DATA PROVIDED
┄┄┄┄┄┄┄┄┄┄┄┄┄┄┄┄┄┄┄┄

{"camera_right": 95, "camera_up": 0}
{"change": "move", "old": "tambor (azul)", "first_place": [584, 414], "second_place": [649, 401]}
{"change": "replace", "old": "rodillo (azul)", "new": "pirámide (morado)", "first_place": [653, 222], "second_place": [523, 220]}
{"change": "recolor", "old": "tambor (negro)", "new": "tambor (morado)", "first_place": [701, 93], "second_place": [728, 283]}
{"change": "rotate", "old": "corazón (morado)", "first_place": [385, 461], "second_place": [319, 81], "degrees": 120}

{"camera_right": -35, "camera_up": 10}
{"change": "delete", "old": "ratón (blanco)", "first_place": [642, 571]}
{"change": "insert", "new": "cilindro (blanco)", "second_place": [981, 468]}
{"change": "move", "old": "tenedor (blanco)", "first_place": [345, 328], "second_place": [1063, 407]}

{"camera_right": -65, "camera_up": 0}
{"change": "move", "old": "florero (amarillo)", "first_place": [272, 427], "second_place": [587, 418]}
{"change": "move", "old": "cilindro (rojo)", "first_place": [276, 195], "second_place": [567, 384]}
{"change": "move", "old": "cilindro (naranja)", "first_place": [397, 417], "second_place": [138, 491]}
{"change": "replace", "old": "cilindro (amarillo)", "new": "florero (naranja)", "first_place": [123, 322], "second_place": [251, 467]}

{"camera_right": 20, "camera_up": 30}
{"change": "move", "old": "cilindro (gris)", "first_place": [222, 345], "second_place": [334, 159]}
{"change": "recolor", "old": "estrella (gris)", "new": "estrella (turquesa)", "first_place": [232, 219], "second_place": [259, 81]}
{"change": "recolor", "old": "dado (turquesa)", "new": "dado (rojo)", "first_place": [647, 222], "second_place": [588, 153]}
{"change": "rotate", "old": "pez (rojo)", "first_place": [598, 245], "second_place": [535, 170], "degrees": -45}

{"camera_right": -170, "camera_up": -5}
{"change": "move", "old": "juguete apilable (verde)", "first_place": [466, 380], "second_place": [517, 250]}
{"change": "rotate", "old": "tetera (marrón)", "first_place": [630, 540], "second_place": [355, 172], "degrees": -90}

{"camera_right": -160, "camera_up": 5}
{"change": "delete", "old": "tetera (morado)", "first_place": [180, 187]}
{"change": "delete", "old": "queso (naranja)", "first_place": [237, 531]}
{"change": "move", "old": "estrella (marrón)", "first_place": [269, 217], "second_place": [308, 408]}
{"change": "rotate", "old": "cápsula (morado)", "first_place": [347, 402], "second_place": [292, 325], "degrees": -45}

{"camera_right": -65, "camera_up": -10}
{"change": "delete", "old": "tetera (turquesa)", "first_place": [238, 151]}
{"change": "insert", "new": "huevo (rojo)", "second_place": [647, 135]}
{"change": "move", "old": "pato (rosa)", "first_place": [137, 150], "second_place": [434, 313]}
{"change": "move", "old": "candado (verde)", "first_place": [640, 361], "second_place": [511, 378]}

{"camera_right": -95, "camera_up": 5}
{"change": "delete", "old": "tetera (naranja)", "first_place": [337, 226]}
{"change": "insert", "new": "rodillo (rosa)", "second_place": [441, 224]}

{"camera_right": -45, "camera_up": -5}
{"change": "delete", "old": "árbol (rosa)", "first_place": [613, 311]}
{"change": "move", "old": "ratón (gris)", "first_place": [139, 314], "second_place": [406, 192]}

┄┄┄┄┄┄┄┄┄┄┄┄┄┄┄┄┄┄┄┄

EXERCISE DIRECTIONS
Without any change, reproduce the data in full.

YOUR RESPONSE
{"camera_right": 95, "camera_up": 0}
{"change": "move", "old": "tambor (azul)", "first_place": [584, 414], "second_place": [649, 401]}
{"change": "replace", "old": "rodillo (azul)", "new": "pirámide (morado)", "first_place": [653, 222], "second_place": [523, 220]}
{"change": "recolor", "old": "tambor (negro)", "new": "tambor (morado)", "first_place": [701, 93], "second_place": [728, 283]}
{"change": "rotate", "old": "corazón (morado)", "first_place": [385, 461], "second_place": [319, 81], "degrees": 120}

{"camera_right": -35, "camera_up": 10}
{"change": "delete", "old": "ratón (blanco)", "first_place": [642, 571]}
{"change": "insert", "new": "cilindro (blanco)", "second_place": [981, 468]}
{"change": "move", "old": "tenedor (blanco)", "first_place": [345, 328], "second_place": [1063, 407]}

{"camera_right": -65, "camera_up": 0}
{"change": "move", "old": "florero (amarillo)", "first_place": [272, 427], "second_place": [587, 418]}
{"change": "move", "old": "cilindro (rojo)", "first_place": [276, 195], "second_place": [567, 384]}
{"change": "move", "old": "cilindro (naranja)", "first_place": [397, 417], "second_place": [138, 491]}
{"change": "replace", "old": "cilindro (amarillo)", "new": "florero (naranja)", "first_place": [123, 322], "second_place": [251, 467]}

{"camera_right": 20, "camera_up": 30}
{"change": "move", "old": "cilindro (gris)", "first_place": [222, 345], "second_place": [334, 159]}
{"change": "recolor", "old": "estrella (gris)", "new": "estrella (turquesa)", "first_place": [232, 219], "second_place": [259, 81]}
{"change": "recolor", "old": "dado (turquesa)", "new": "dado (rojo)", "first_place": [647, 222], "second_place": [588, 153]}
{"change": "rotate", "old": "pez (rojo)", "first_place": [598, 245], "second_place": [535, 170], "degrees": -45}

{"camera_right": -170, "camera_up": -5}
{"change": "move", "old": "juguete apilable (verde)", "first_place": [466, 380], "second_place": [517, 250]}
{"change": "rotate", "old": "tetera (marrón)", "first_place": [630, 540], "second_place": [355, 172], "degrees": -90}

{"camera_right": -160, "camera_up": 5}
{"change": "delete", "old": "tetera (morado)", "first_place": [180, 187]}
{"change": "delete", "old": "queso (naranja)", "first_place": [237, 531]}
{"change": "move", "old": "estrella (marrón)", "first_place": [269, 217], "second_place": [308, 408]}
{"change": "rotate", "old": "cápsula (morado)", "first_place": [347, 402], "second_place": [292, 325], "degrees": -45}

{"camera_right": -65, "camera_up": -10}
{"change": "delete", "old": "tetera (turquesa)", "first_place": [238, 151]}
{"change": "insert", "new": "huevo (rojo)", "second_place": [647, 135]}
{"change": "move", "old": "pato (rosa)", "first_place": [137, 150], "second_place": [434, 313]}
{"change": "move", "old": "candado (verde)", "first_place": [640, 361], "second_place": [511, 378]}

{"camera_right": -95, "camera_up": 5}
{"change": "delete", "old": "tetera (naranja)", "first_place": [337, 226]}
{"change": "insert", "new": "rodillo (rosa)", "second_place": [441, 224]}

{"camera_right": -45, "camera_up": -5}
{"change": "delete", "old": "árbol (rosa)", "first_place": [613, 311]}
{"change": "move", "old": "ratón (gris)", "first_place": [139, 314], "second_place": [406, 192]}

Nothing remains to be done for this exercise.